[TASK TO COMPLETE] Write only how many lines in this data include "headphones".

[EXTRACTED RECORDS]
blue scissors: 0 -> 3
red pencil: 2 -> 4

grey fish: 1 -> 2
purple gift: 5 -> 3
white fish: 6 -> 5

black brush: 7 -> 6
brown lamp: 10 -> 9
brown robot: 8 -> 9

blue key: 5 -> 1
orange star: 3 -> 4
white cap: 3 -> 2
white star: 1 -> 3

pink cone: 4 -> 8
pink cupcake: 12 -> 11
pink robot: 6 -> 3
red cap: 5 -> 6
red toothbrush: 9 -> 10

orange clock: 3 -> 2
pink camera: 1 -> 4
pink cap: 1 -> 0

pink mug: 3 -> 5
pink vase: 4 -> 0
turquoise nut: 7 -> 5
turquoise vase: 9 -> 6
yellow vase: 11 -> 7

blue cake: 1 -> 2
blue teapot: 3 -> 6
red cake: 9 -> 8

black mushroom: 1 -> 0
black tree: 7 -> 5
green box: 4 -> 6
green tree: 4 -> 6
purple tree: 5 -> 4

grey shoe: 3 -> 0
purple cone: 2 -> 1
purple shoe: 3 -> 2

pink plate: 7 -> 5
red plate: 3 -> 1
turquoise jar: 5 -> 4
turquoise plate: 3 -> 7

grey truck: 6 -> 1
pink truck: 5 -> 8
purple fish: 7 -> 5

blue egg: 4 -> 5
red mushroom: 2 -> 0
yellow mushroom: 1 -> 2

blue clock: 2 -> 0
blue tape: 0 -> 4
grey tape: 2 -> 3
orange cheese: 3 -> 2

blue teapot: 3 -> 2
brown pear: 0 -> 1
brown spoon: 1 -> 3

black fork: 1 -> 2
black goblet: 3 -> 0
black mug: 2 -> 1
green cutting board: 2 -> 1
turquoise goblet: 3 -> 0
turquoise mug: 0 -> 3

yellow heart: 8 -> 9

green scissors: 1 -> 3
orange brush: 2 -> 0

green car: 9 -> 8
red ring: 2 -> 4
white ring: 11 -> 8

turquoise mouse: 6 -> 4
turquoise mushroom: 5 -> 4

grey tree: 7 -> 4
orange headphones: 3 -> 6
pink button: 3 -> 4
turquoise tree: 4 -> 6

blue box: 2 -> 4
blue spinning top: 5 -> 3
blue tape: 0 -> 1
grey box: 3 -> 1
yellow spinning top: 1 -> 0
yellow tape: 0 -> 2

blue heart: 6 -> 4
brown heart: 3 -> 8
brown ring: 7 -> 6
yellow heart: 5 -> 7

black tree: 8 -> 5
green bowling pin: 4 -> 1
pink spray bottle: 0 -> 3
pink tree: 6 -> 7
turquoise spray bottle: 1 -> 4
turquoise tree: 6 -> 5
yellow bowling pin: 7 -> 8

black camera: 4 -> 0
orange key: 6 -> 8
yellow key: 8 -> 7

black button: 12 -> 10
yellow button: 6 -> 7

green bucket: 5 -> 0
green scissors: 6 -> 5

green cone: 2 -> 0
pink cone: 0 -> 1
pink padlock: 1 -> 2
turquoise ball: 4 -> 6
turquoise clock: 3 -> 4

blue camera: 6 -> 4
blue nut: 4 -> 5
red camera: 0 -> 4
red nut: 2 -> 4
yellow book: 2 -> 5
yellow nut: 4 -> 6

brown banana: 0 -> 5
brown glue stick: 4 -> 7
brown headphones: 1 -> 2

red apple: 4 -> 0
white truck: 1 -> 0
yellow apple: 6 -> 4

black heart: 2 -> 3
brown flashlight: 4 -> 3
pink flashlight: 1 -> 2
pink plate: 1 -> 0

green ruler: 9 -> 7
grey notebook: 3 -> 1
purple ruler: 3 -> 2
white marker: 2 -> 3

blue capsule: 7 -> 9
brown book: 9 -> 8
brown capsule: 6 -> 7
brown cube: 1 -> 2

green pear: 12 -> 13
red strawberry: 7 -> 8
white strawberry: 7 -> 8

[TASK RESPONSE] 2